▶ [To do]:
All entries must be repeated exactly. No picture should appear in the result.

(Detected change data)

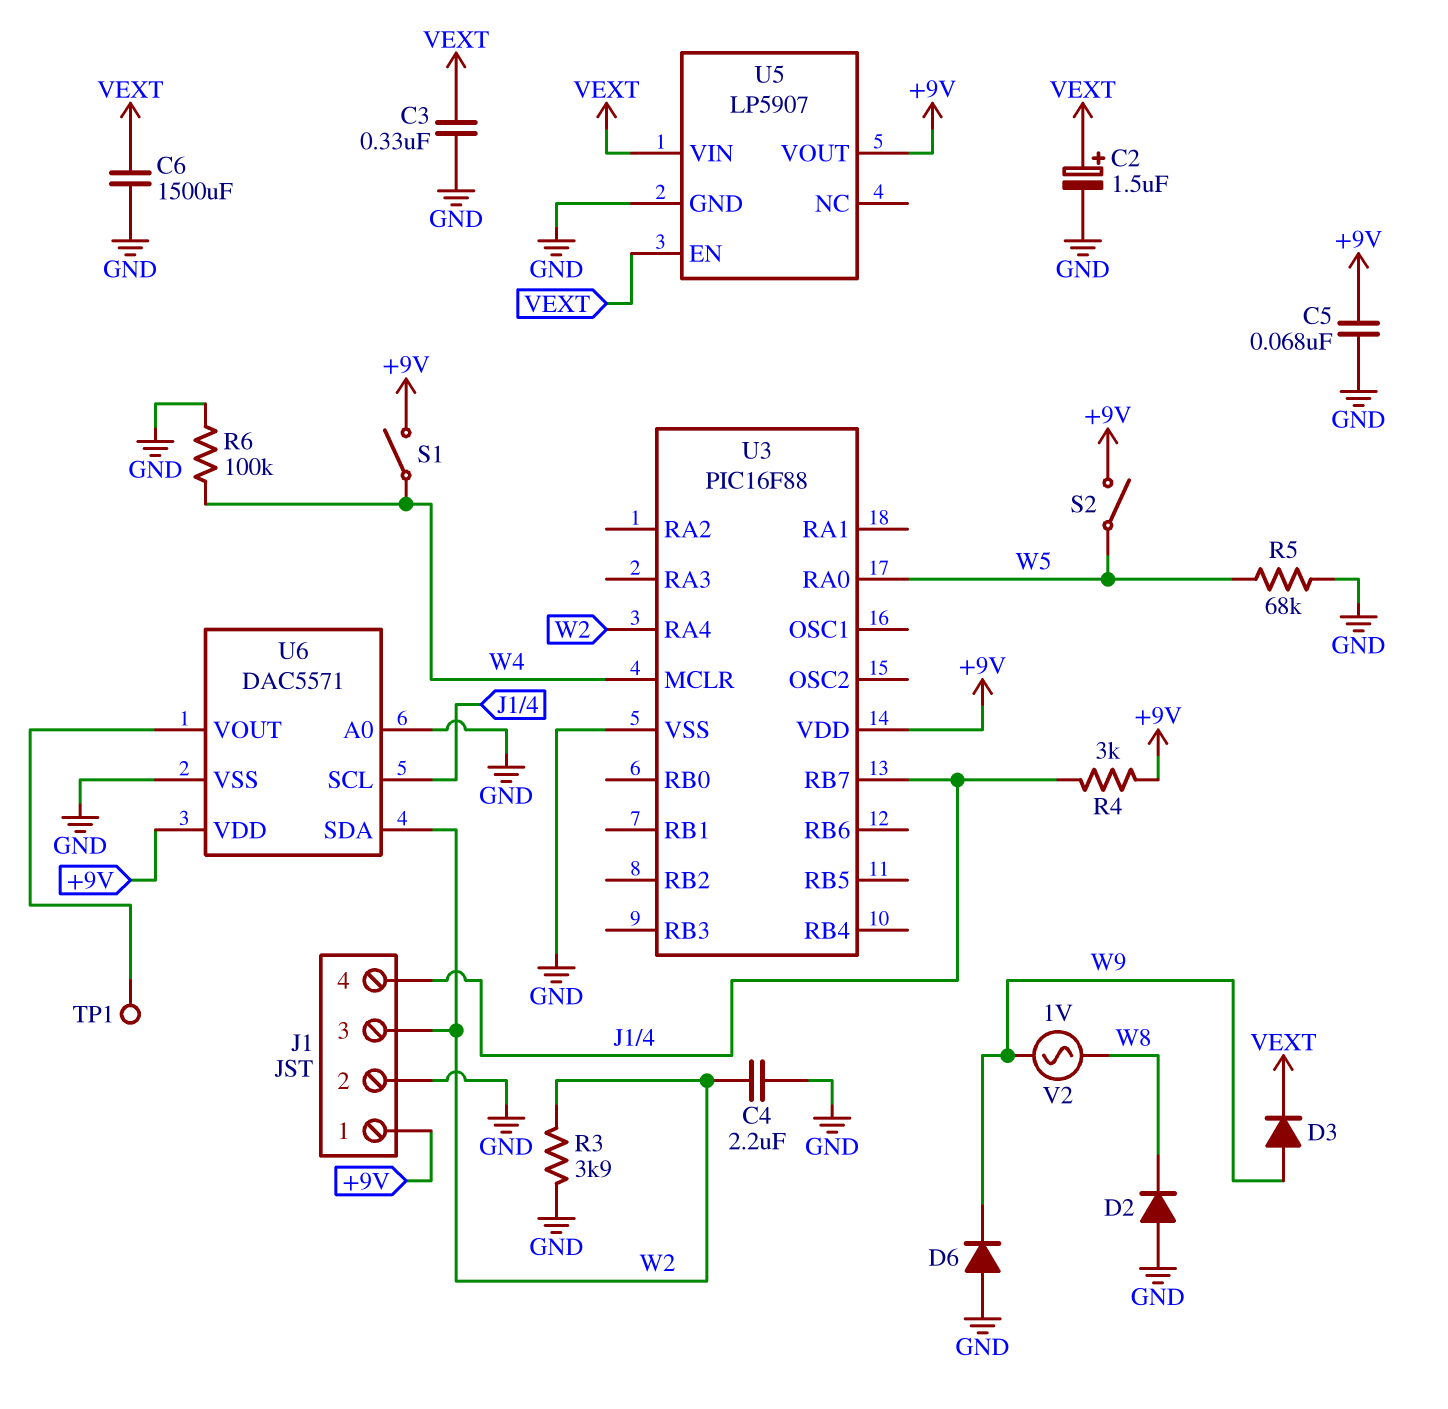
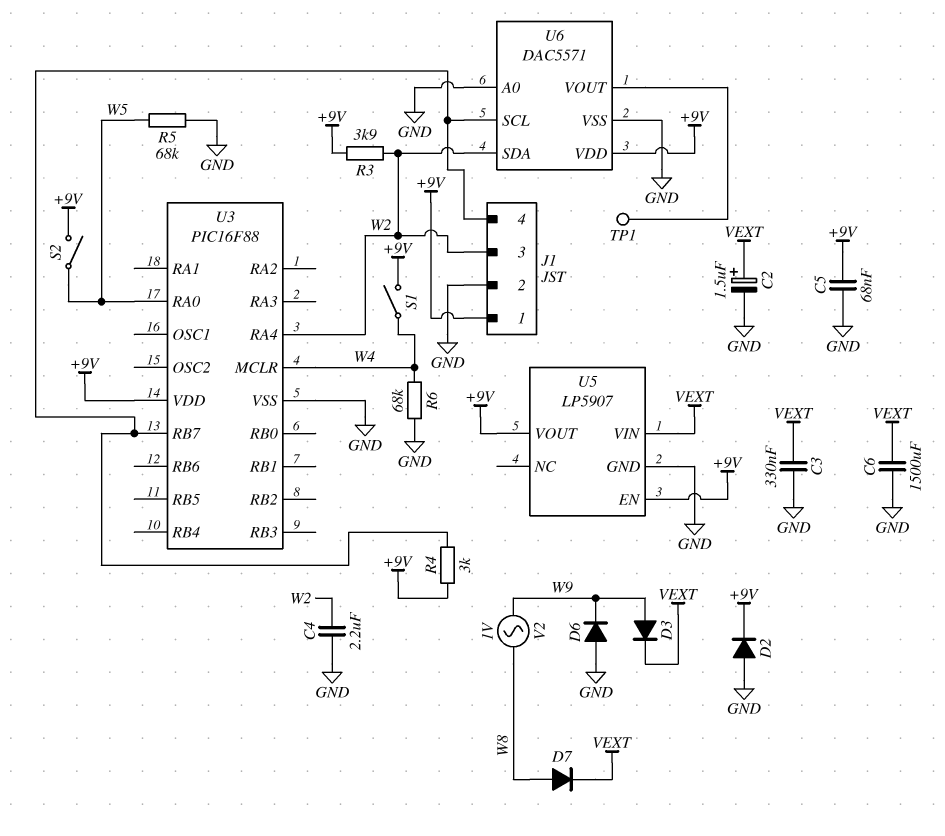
D2: diode (A GND, K W8) -> diode (A GND, K +9V)
D7: none -> diode (A W8, K VEXT)
R3: 3.9k (GND, W2) -> 3.9k (+9V, W2)
R6: 100k (GND, W4) -> 68k (GND, W4)
U5 pin EN: VEXT -> +9V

▶ [Solved exercise]:
D2: diode (A GND, K W8) -> diode (A GND, K +9V)
D7: none -> diode (A W8, K VEXT)
R3: 3.9k (GND, W2) -> 3.9k (+9V, W2)
R6: 100k (GND, W4) -> 68k (GND, W4)
U5 pin EN: VEXT -> +9V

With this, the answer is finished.